• _Task description_
What is needed is an exact copy of every entry.

--------------------

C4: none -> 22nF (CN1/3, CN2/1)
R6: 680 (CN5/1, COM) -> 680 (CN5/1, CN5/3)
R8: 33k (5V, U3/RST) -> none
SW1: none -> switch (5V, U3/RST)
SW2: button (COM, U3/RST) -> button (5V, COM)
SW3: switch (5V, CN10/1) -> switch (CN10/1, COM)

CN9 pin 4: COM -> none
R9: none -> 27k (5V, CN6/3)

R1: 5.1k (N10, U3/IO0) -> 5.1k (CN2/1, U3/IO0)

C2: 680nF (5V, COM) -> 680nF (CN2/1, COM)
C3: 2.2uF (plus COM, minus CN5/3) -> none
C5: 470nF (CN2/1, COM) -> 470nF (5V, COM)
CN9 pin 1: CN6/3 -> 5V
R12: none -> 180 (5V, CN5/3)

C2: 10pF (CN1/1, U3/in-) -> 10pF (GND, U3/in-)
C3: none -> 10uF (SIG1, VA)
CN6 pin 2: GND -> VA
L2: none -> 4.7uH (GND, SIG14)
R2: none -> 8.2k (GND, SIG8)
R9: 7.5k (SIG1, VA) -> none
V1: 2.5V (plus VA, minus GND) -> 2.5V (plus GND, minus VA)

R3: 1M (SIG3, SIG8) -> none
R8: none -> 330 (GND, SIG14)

--------------------

• _Expected answer_
C4: none -> 22nF (CN1/3, CN2/1)
R6: 680 (CN5/1, COM) -> 680 (CN5/1, CN5/3)
R8: 33k (5V, U3/RST) -> none
SW1: none -> switch (5V, U3/RST)
SW2: button (COM, U3/RST) -> button (5V, COM)
SW3: switch (5V, CN10/1) -> switch (CN10/1, COM)

CN9 pin 4: COM -> none
R9: none -> 27k (5V, CN6/3)

R1: 5.1k (N10, U3/IO0) -> 5.1k (CN2/1, U3/IO0)

C2: 680nF (5V, COM) -> 680nF (CN2/1, COM)
C3: 2.2uF (plus COM, minus CN5/3) -> none
C5: 470nF (CN2/1, COM) -> 470nF (5V, COM)
CN9 pin 1: CN6/3 -> 5V
R12: none -> 180 (5V, CN5/3)

C2: 10pF (CN1/1, U3/in-) -> 10pF (GND, U3/in-)
C3: none -> 10uF (SIG1, VA)
CN6 pin 2: GND -> VA
L2: none -> 4.7uH (GND, SIG14)
R2: none -> 8.2k (GND, SIG8)
R9: 7.5k (SIG1, VA) -> none
V1: 2.5V (plus VA, minus GND) -> 2.5V (plus GND, minus VA)

R3: 1M (SIG3, SIG8) -> none
R8: none -> 330 (GND, SIG14)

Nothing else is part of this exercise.